◆ TASK:
What lines in the listing include "degrees"? Return a copy of each.

◆ RECORDS PROVIDED:
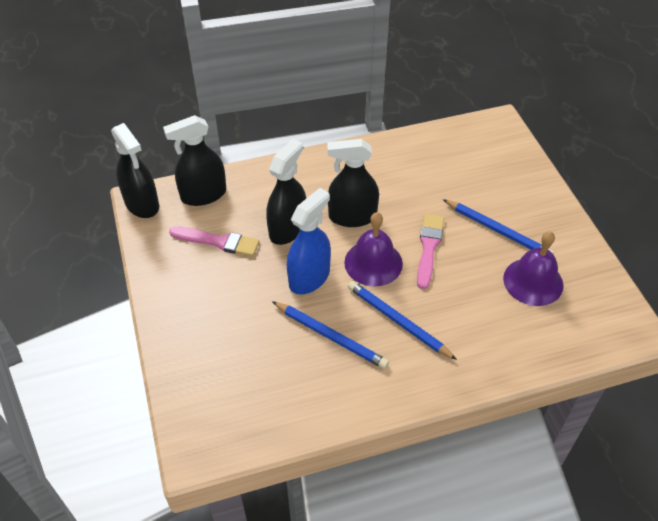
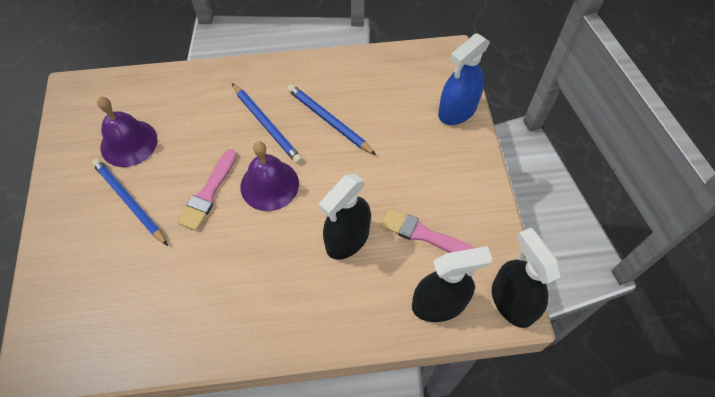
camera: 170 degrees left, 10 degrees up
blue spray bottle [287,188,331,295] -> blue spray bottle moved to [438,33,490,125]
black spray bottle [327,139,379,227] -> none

---

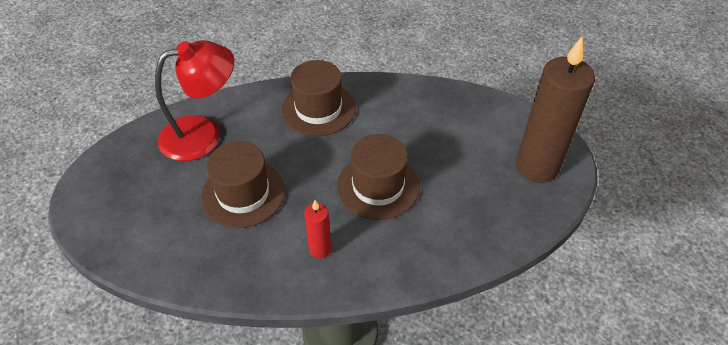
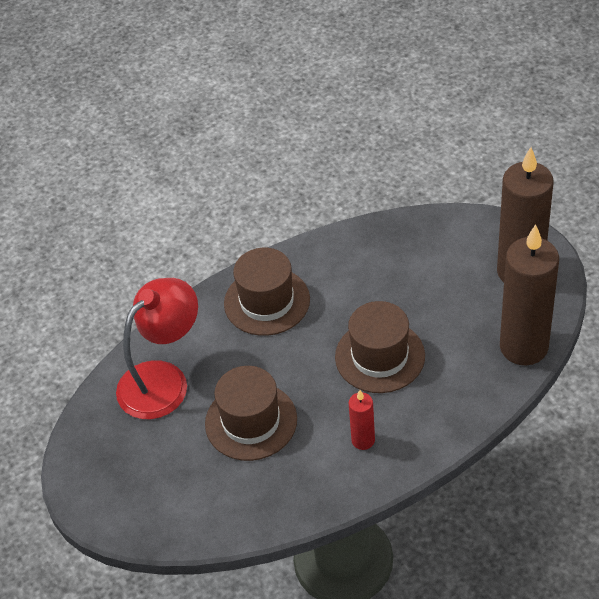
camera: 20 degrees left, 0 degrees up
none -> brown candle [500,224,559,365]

◆ SOLUTION:
camera: 170 degrees left, 10 degrees up
camera: 20 degrees left, 0 degrees up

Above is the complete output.